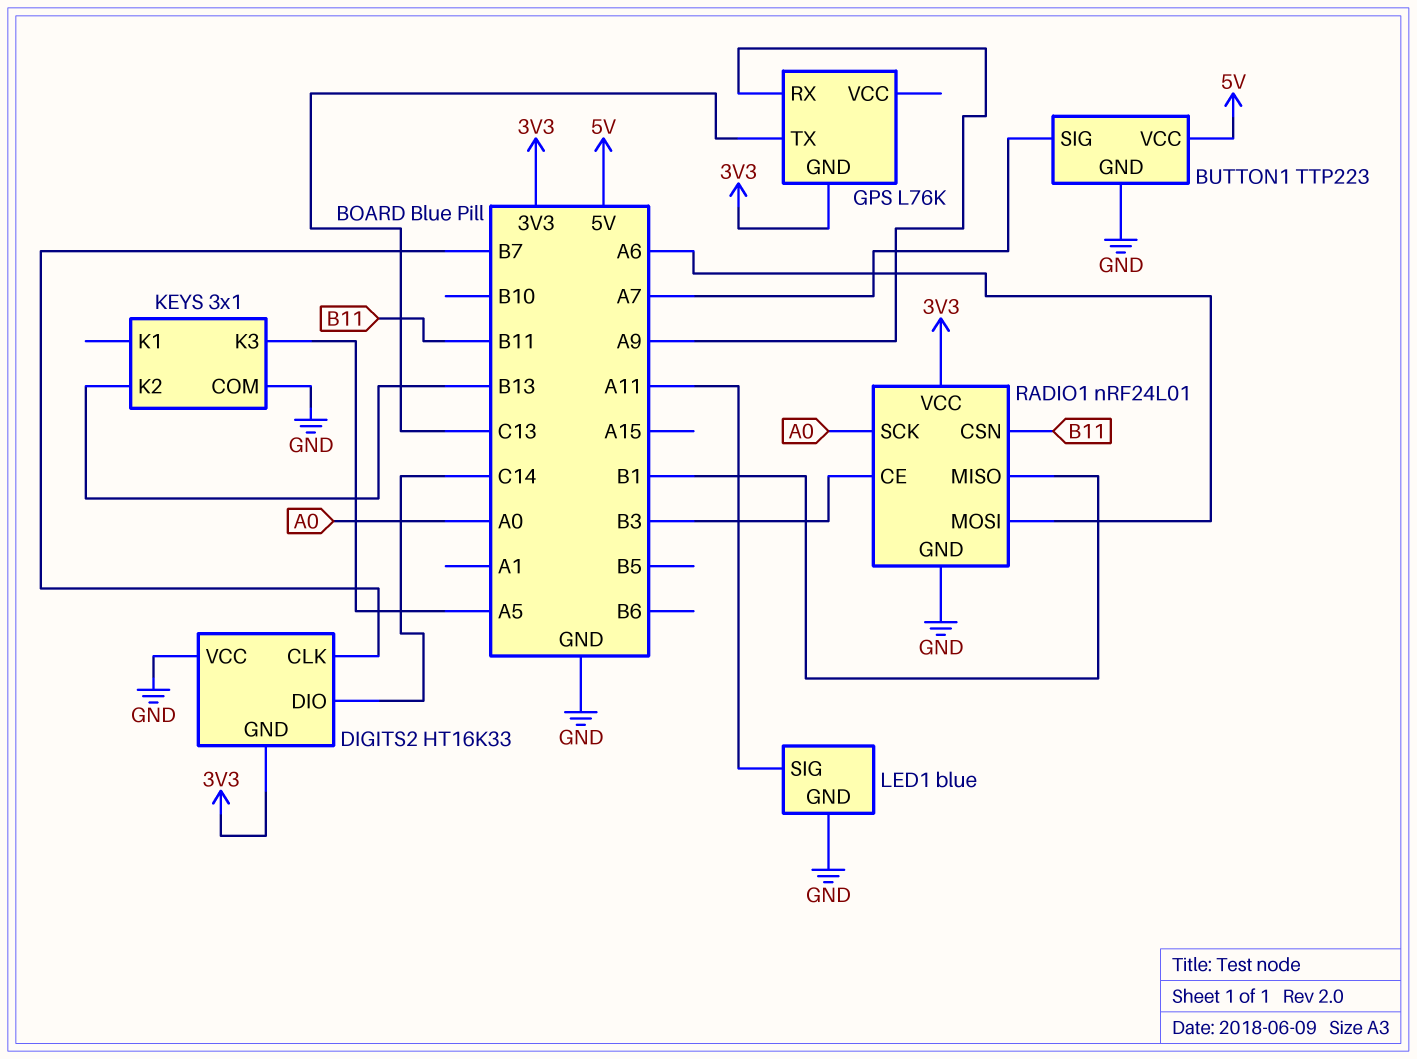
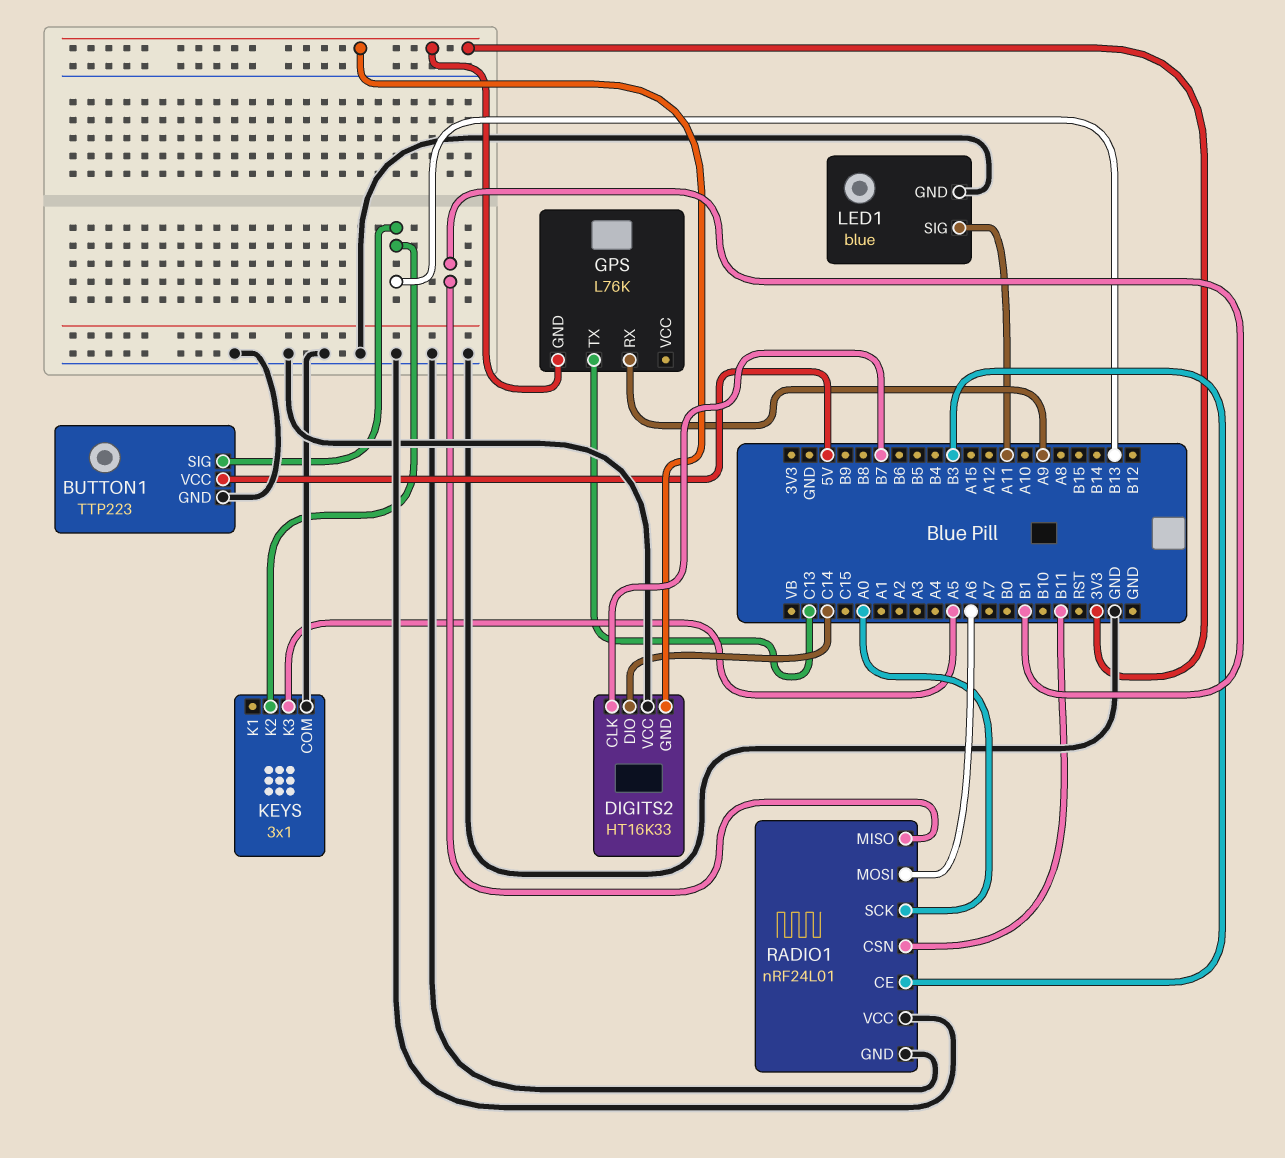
BUTTON1 pin SIG: A7 -> B13
RADIO1 pin VCC: 3V3 -> GND

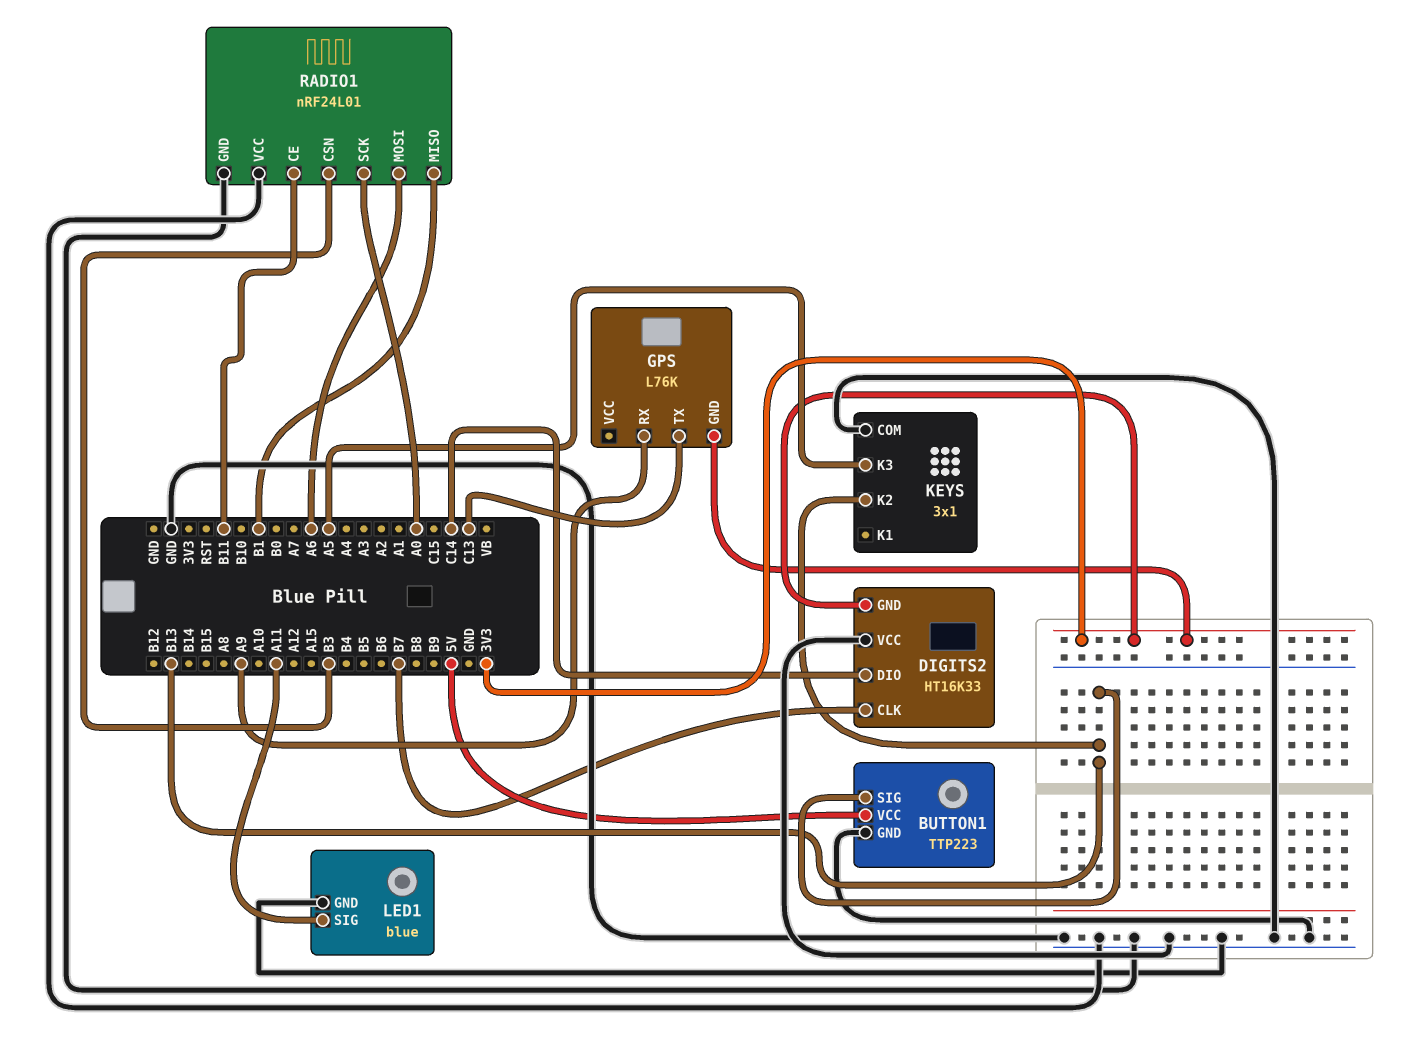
RADIO1 pin CE: B3 -> B11
RADIO1 pin CSN: B11 -> B3

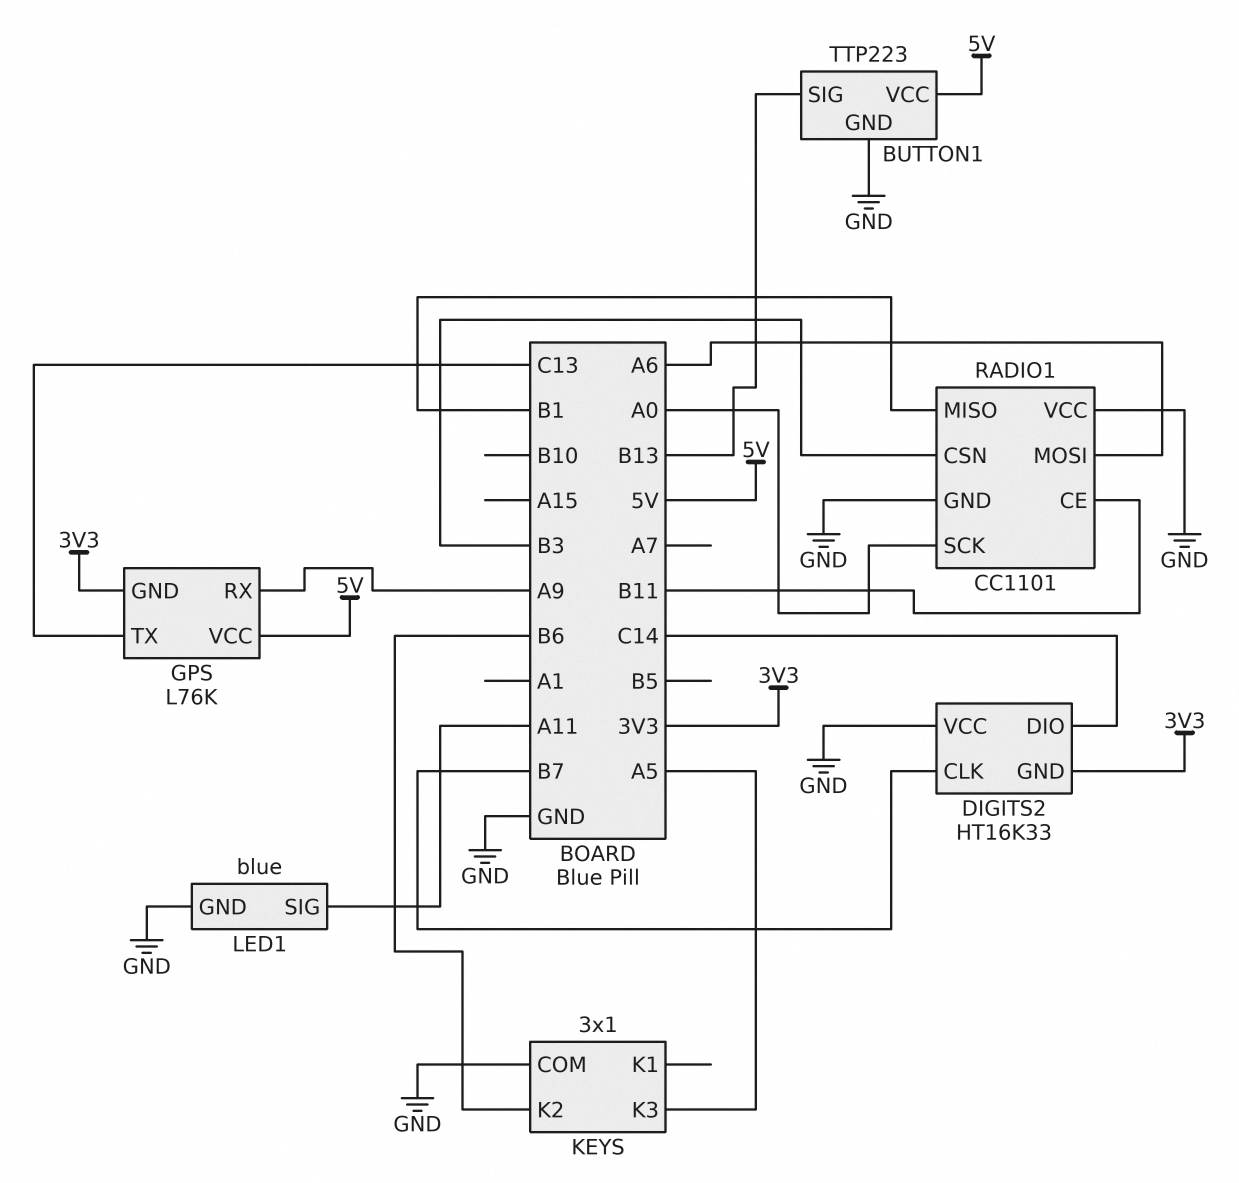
GPS pin VCC: none -> 5V
KEYS pin K2: B13 -> B6
RADIO1: nRF24L01 -> CC1101

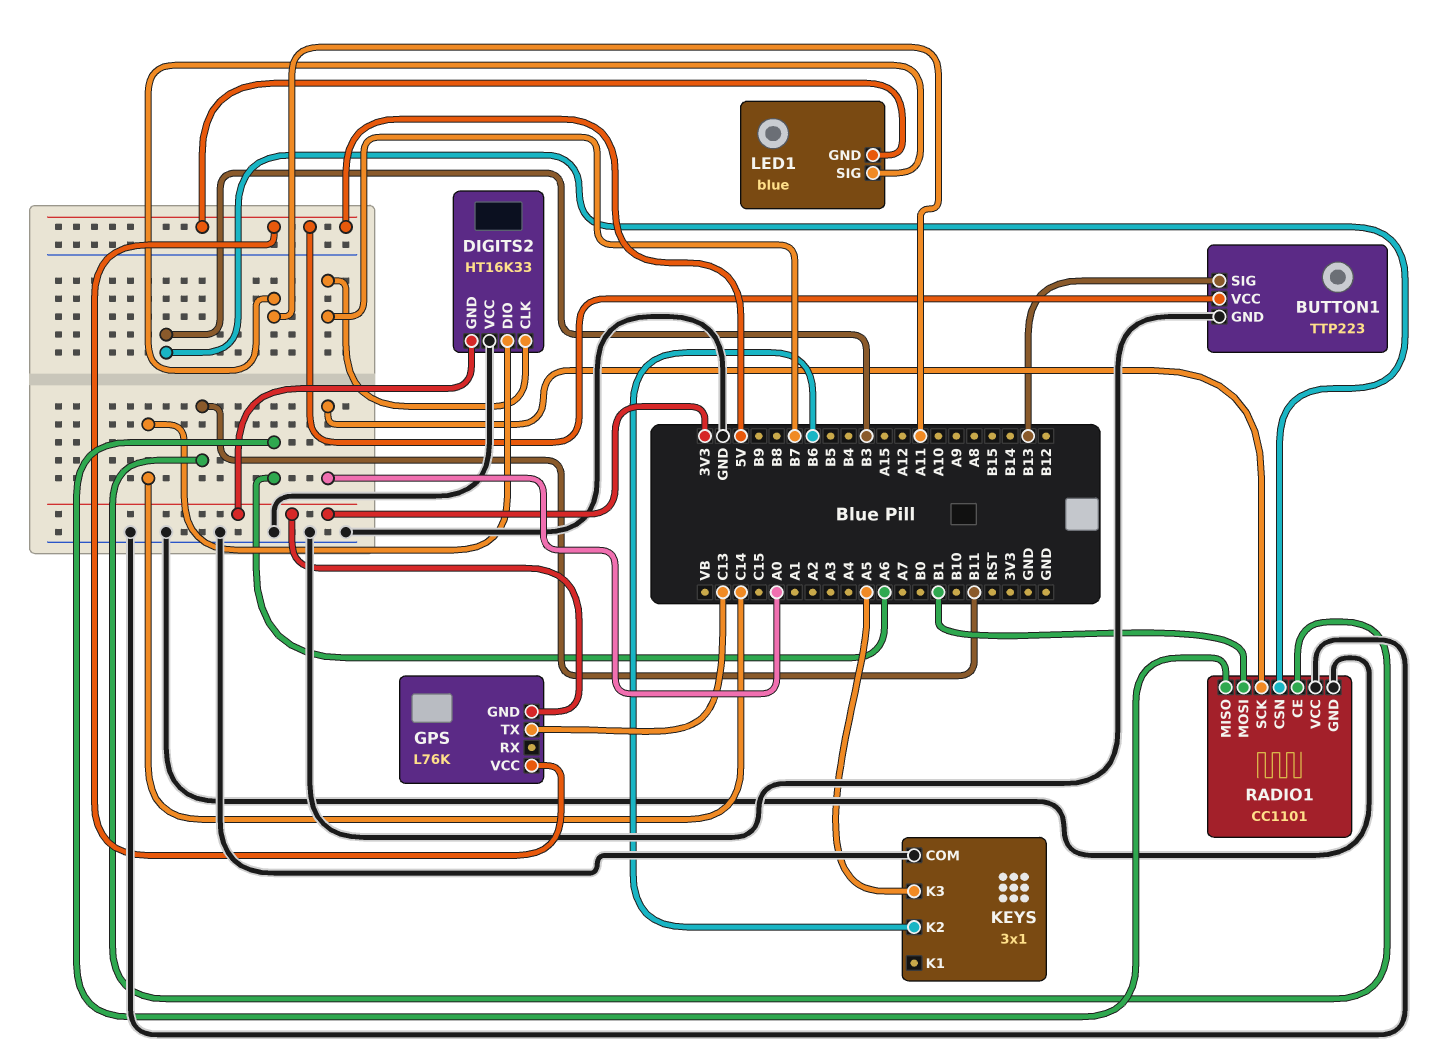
GPS pin RX: A9 -> none
LED1 pin GND: GND -> 5V
RADIO1 pin MISO: B1 -> A6
RADIO1 pin MOSI: A6 -> B1

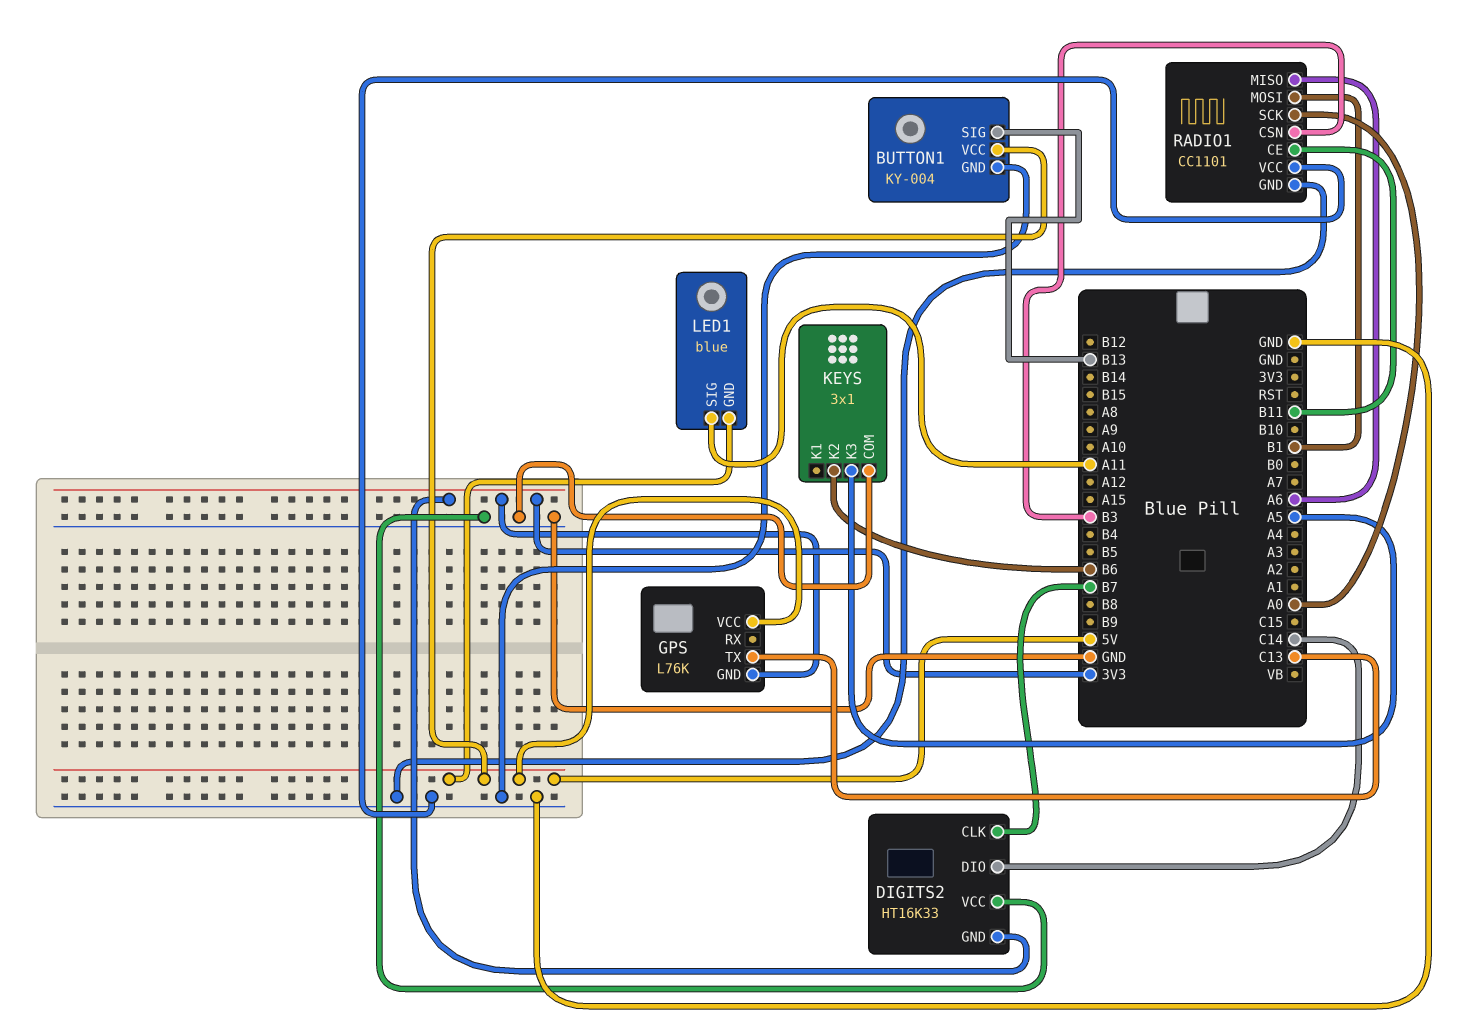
BUTTON1: TTP223 -> KY-004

##########

*Task objective*. In your copy of the records above, include every line exactly but no pictures.

*Written answer*.
BUTTON1 pin SIG: A7 -> B13
RADIO1 pin VCC: 3V3 -> GND

RADIO1 pin CE: B3 -> B11
RADIO1 pin CSN: B11 -> B3

GPS pin VCC: none -> 5V
KEYS pin K2: B13 -> B6
RADIO1: nRF24L01 -> CC1101

GPS pin RX: A9 -> none
LED1 pin GND: GND -> 5V
RADIO1 pin MISO: B1 -> A6
RADIO1 pin MOSI: A6 -> B1

BUTTON1: TTP223 -> KY-004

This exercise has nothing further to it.